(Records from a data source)
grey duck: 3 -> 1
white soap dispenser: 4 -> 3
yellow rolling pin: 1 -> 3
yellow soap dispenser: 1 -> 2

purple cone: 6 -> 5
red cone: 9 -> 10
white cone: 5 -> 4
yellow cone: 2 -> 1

---

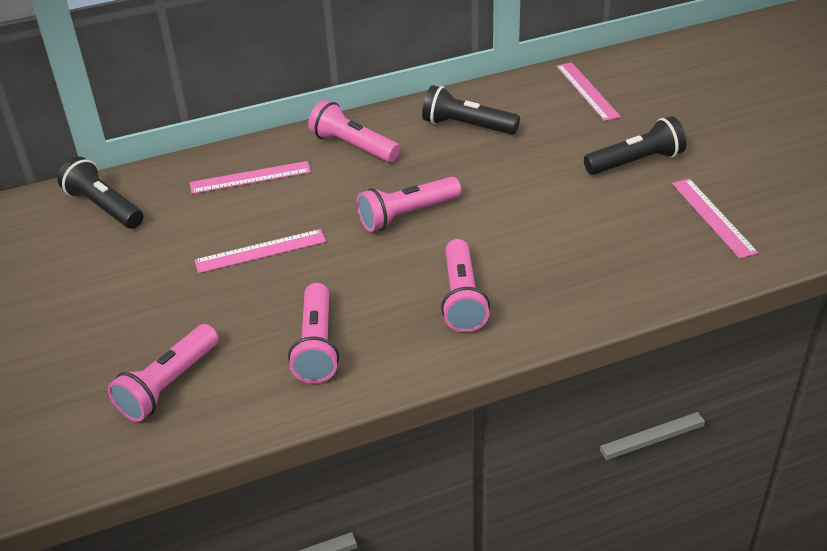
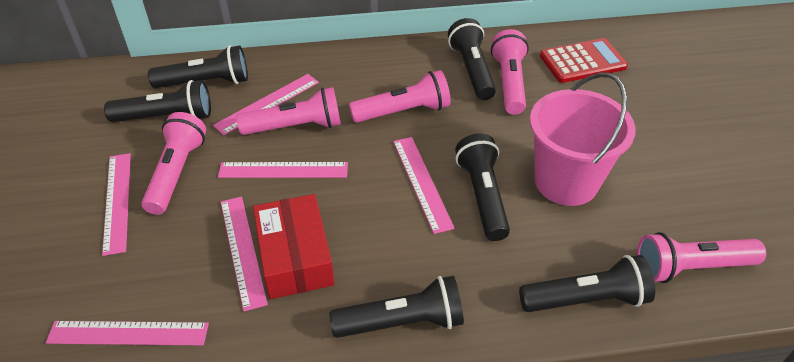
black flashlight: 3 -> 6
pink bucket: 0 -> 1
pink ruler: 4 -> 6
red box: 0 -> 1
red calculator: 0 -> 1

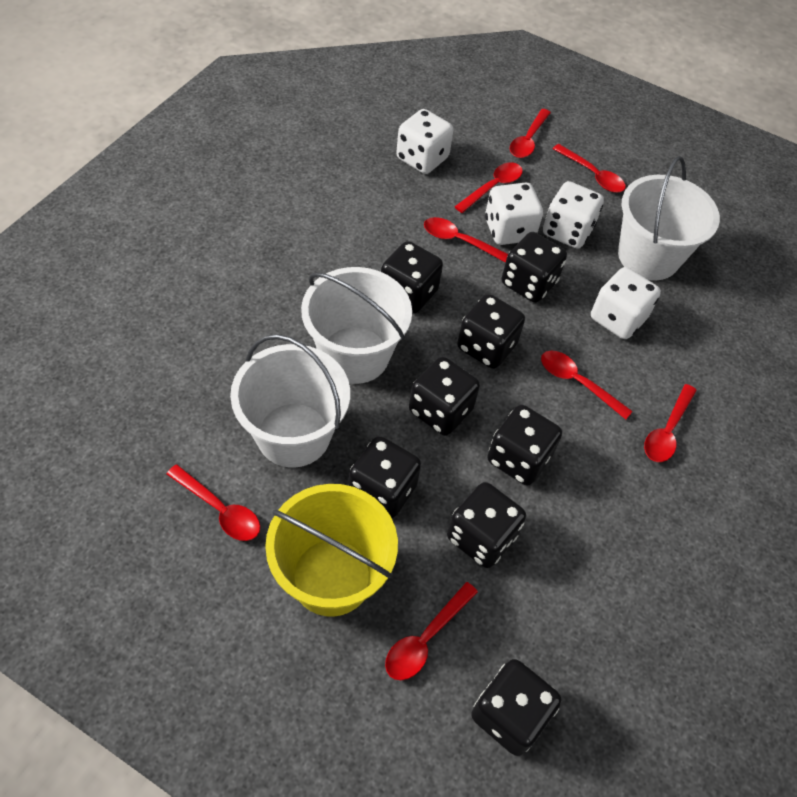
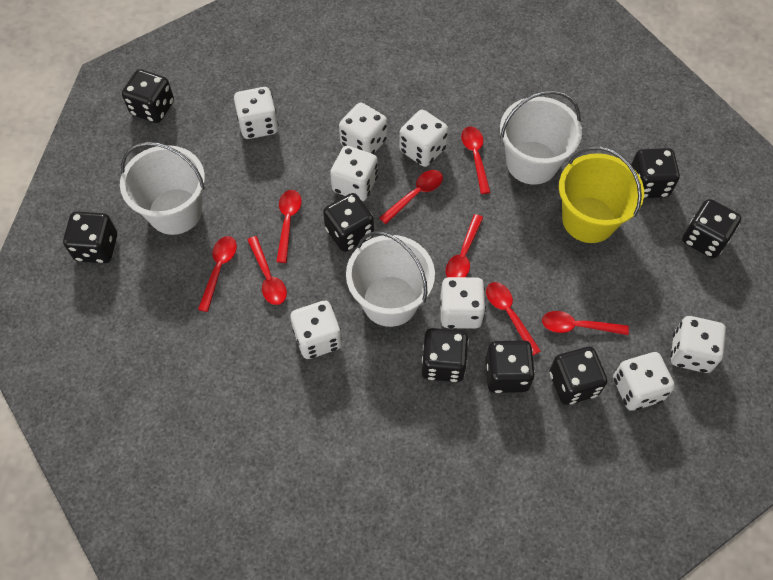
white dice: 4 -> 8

**What to produce:** From the records above, give again only the part that opens with the line containing "black flashlight: 3 -> 6" and closes with the line containing "white dice: 4 -> 8". Keep both ends but drop the pictures.

**Task answer:**
black flashlight: 3 -> 6
pink bucket: 0 -> 1
pink ruler: 4 -> 6
red box: 0 -> 1
red calculator: 0 -> 1

white dice: 4 -> 8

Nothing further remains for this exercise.